- Recorded data
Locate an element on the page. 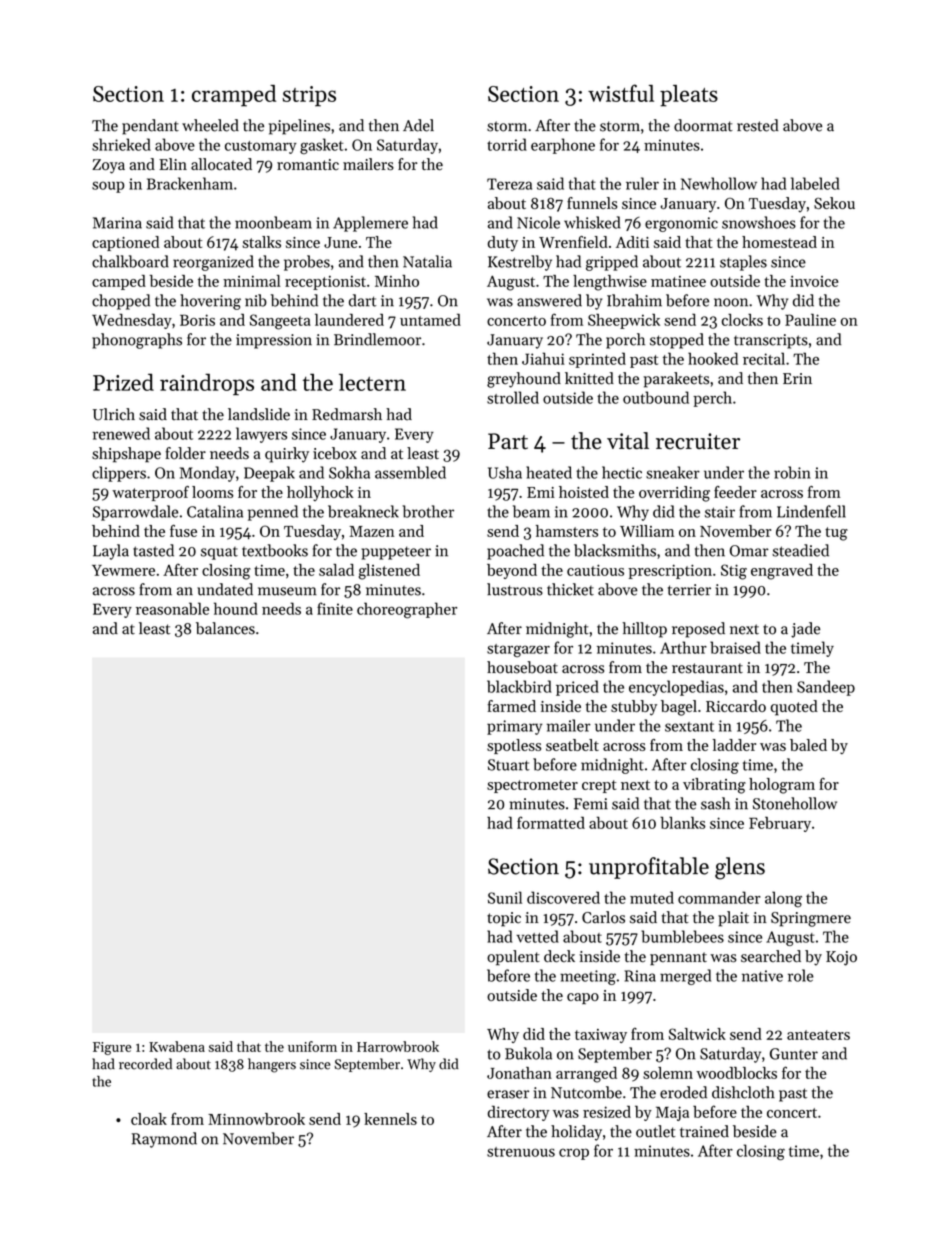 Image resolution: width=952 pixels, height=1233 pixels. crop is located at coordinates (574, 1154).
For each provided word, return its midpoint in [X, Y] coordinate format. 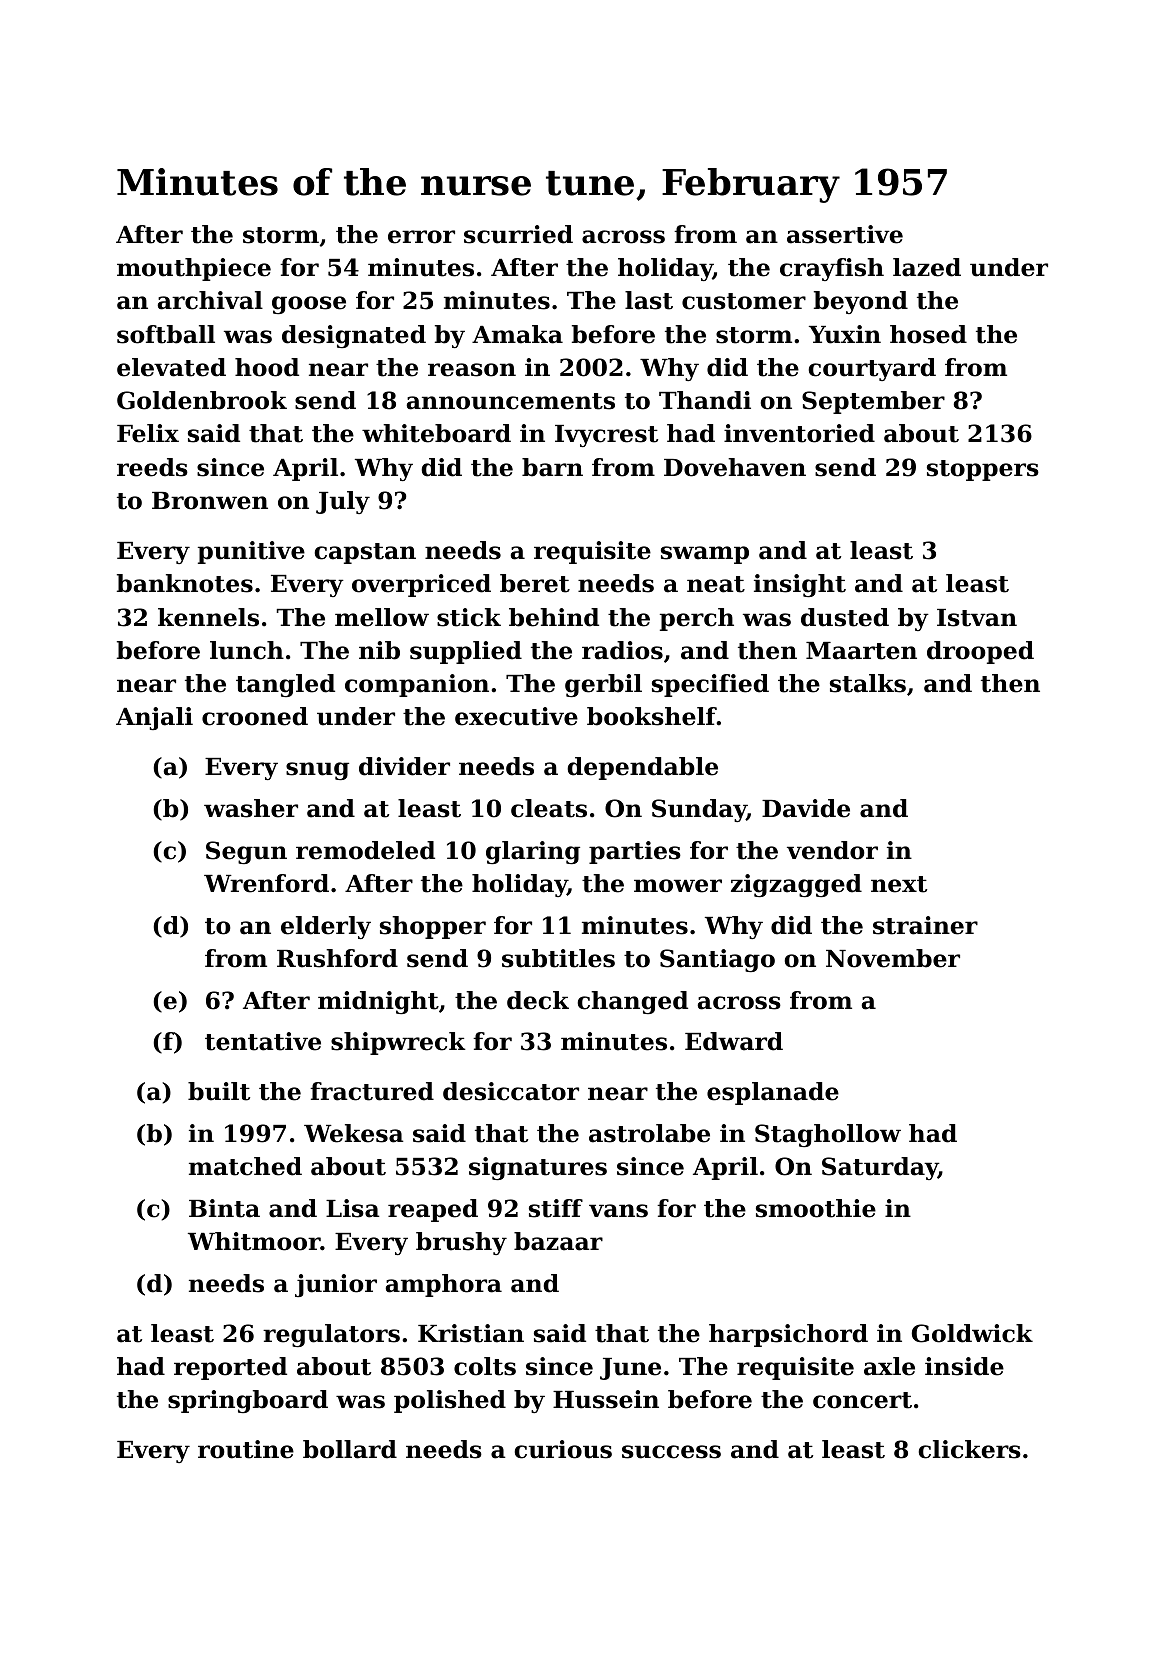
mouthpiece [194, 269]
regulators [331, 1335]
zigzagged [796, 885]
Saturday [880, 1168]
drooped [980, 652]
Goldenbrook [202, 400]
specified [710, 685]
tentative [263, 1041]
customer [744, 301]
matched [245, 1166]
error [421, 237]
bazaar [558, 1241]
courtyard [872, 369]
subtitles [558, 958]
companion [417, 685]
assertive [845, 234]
==
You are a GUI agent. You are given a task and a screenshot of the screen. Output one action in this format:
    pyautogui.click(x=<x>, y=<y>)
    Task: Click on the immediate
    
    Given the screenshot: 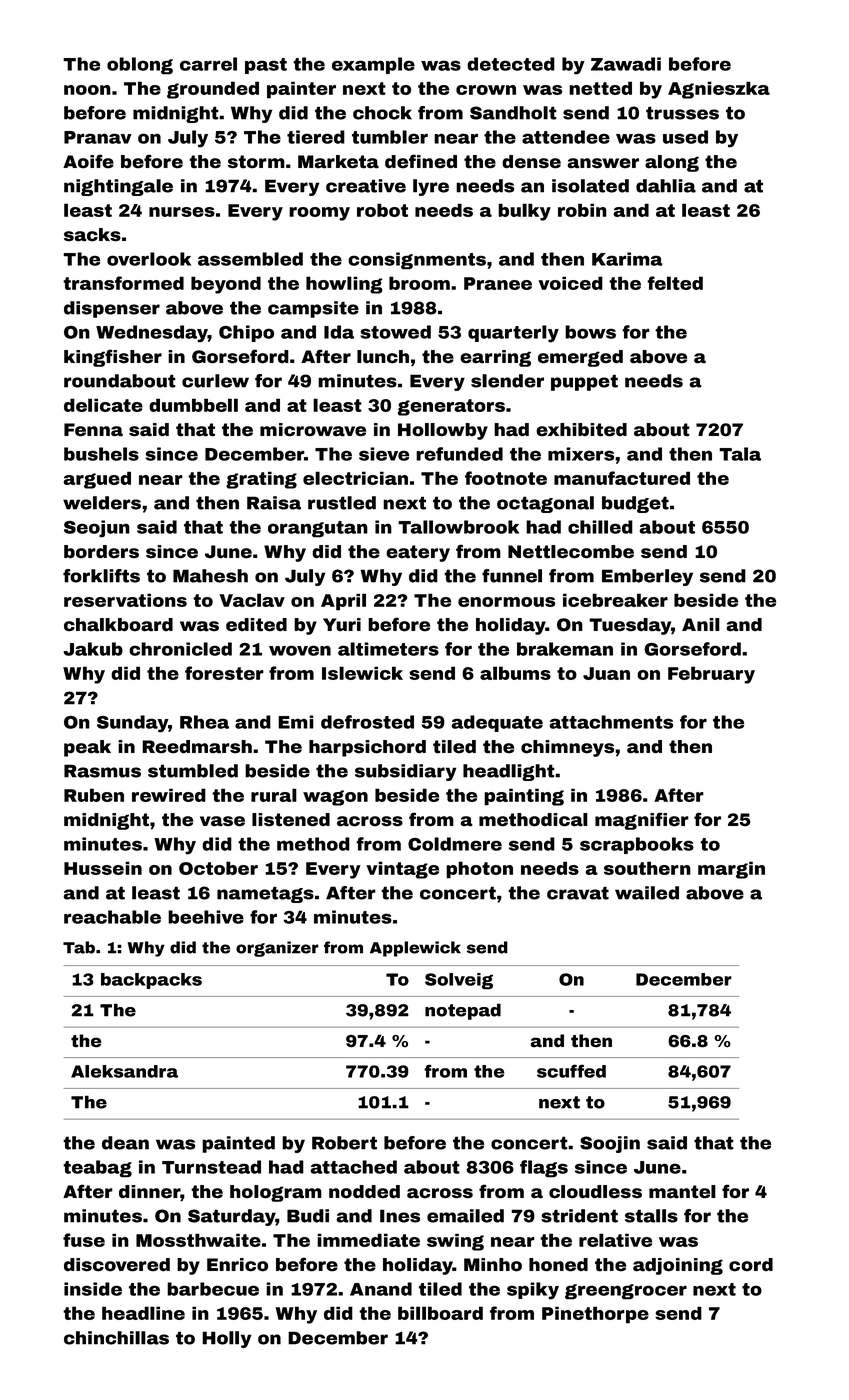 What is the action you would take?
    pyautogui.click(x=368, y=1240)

- Goal of the exercise
Quote the entries exactly, starting with the line containing "For each provided" and going on through the line containing "tentative [263, 1041]", with both of those lines included. Leave the pictures out of your answer.

- Full answer
For each provided word, return its midpoint in [X, Y] coordinate format. 
mouthpiece [194, 269]
regulators [331, 1335]
zigzagged [796, 885]
Saturday [880, 1168]
drooped [980, 652]
Goldenbrook [202, 400]
specified [710, 685]
tentative [263, 1041]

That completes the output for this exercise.